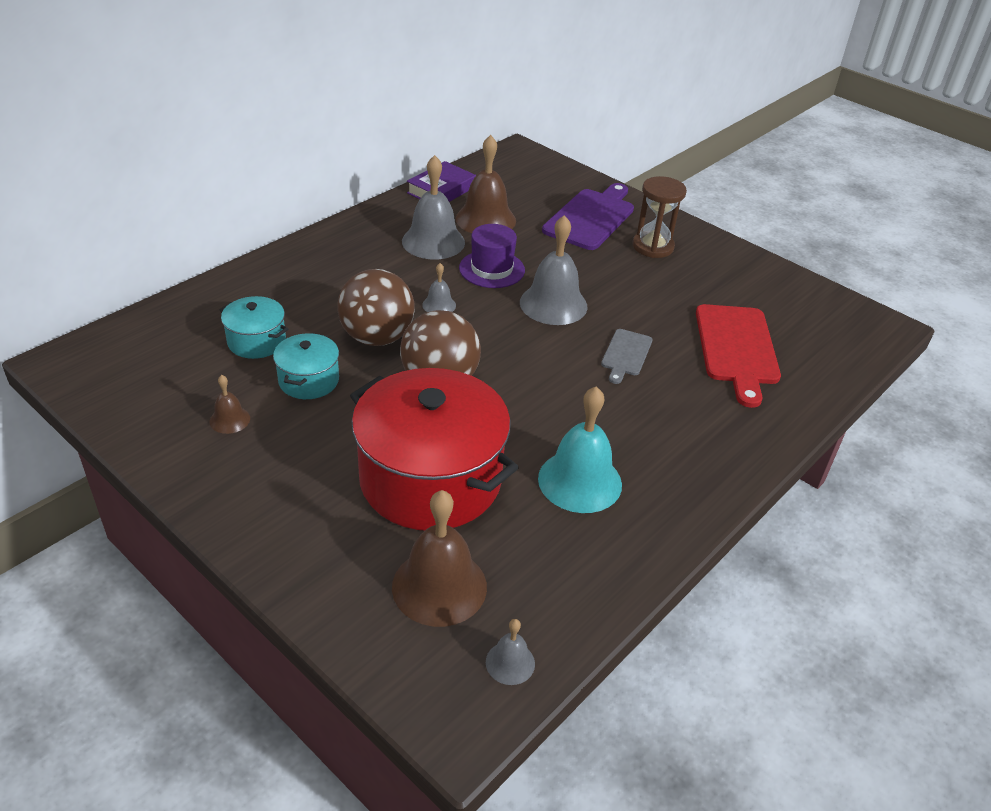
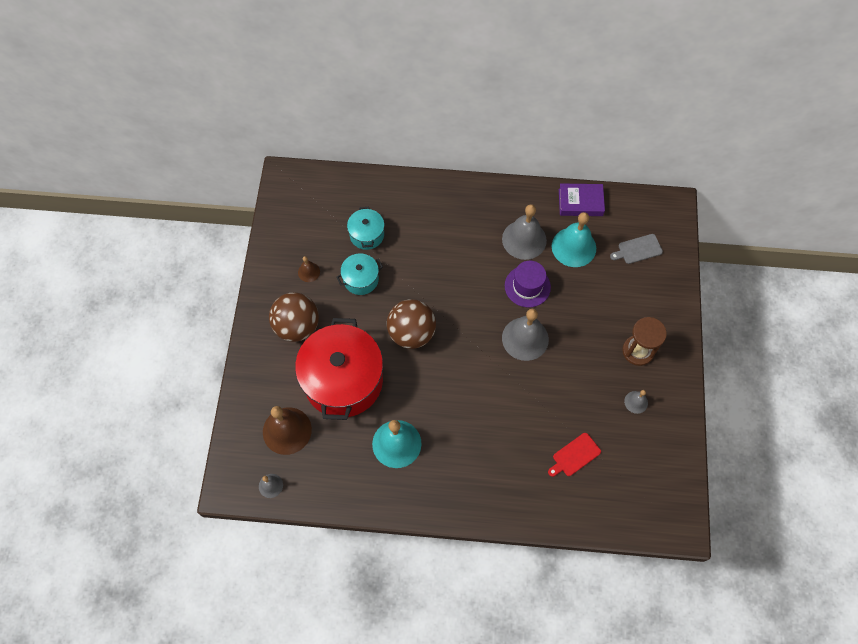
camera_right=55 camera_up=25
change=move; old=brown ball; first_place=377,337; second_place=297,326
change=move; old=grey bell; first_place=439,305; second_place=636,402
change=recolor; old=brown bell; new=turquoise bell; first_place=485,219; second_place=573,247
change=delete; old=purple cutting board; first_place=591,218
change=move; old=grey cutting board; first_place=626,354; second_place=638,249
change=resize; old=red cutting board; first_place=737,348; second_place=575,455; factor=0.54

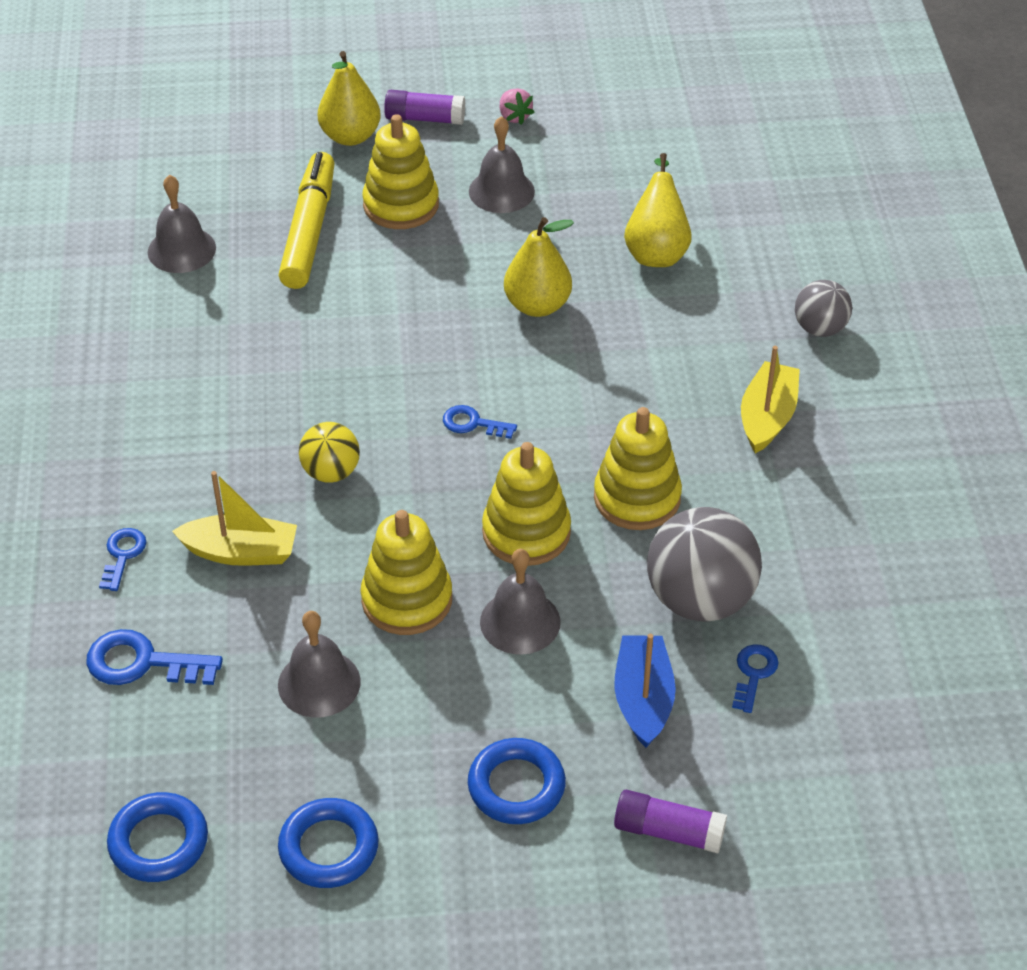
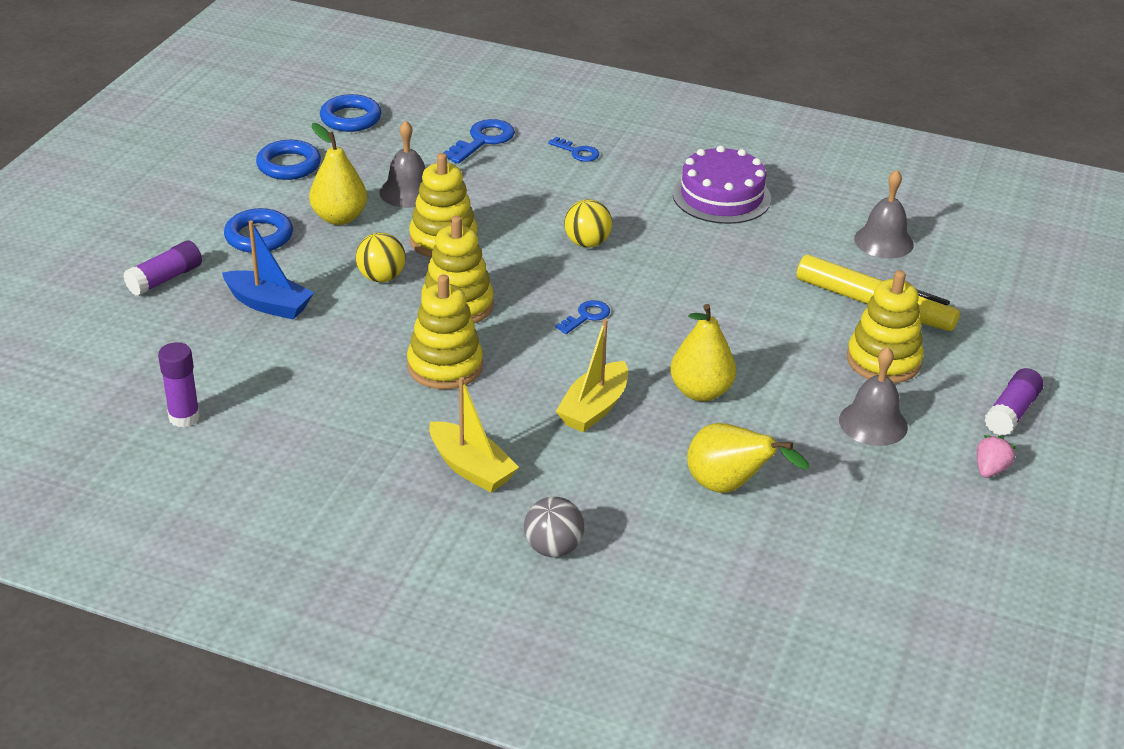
camera_right=115 camera_up=-10
change=move; old=yellow boat; first_place=241,552; second_place=594,408
change=move; old=yellow pear; first_place=350,136; second_place=339,218
change=replace; old=grey bell; new=yellow ball; first_place=520,622; second_place=381,277
change=rotate; old=pink strawberry; first_place=514,116; second_place=990,470; degrees=120
change=delete; old=grey ball; first_place=700,599
change=delete; old=blue key; first_place=753,673
change=insert; new=purple glue stick; second_place=184,417
change=insert; new=purple cake; second_place=721,196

- [Aim of the exercise]: The lines you need are those containing "brown"; find them in the records and copy them.

- [The answer]:
change=move; old=brown ball; first_place=377,337; second_place=297,326
change=recolor; old=brown bell; new=turquoise bell; first_place=485,219; second_place=573,247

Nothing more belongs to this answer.